╭─ Data shown

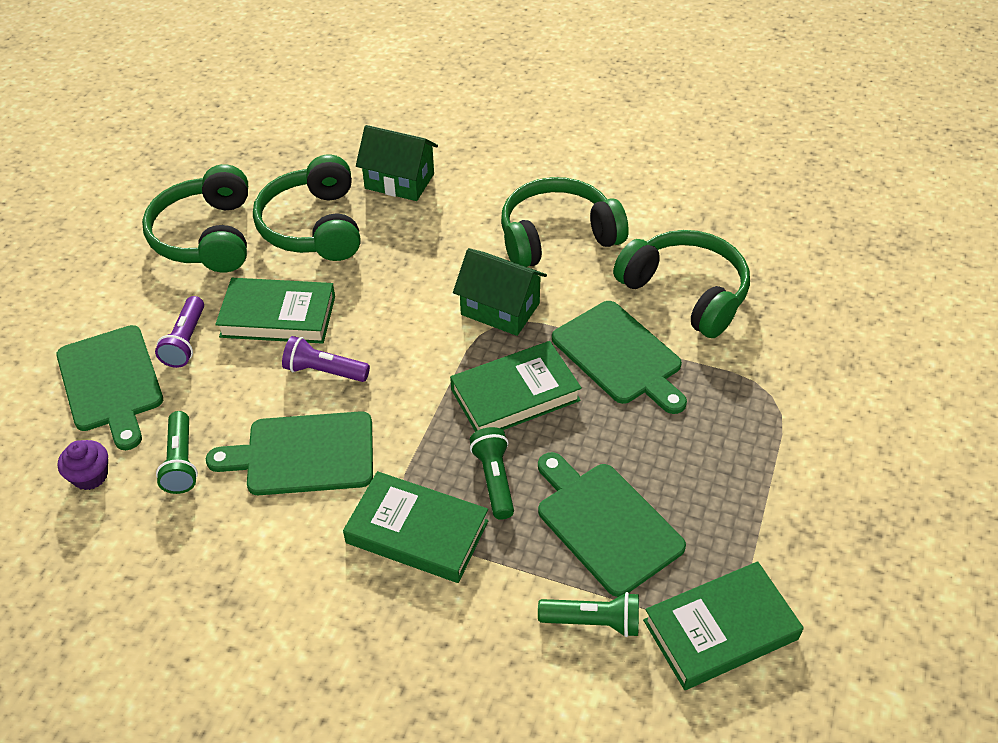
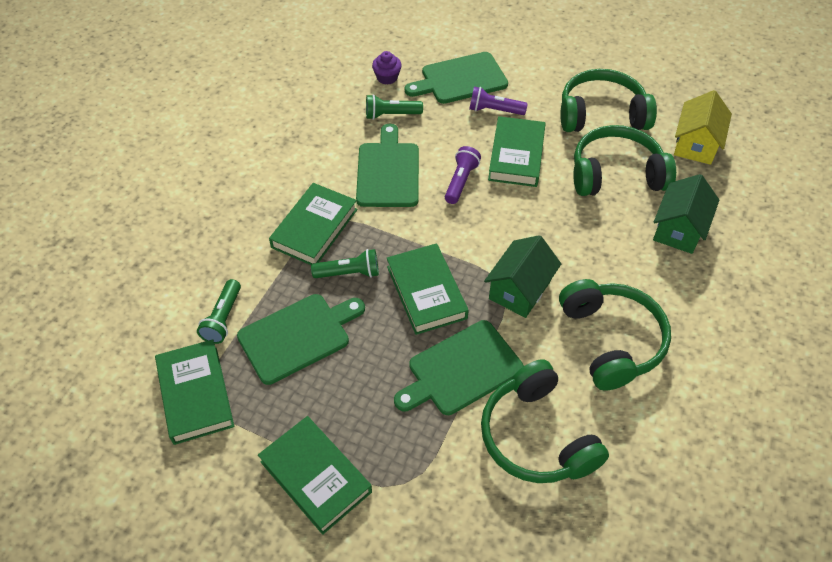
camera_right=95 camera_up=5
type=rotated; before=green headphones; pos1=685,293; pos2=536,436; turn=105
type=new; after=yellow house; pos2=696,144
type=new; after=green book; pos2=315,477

╰─

Task requirements →
Pull out every line from the one with "type=new; after=yellow house; pos2=696,144" to the end of the listing, and output only those.

Your response →
type=new; after=yellow house; pos2=696,144
type=new; after=green book; pos2=315,477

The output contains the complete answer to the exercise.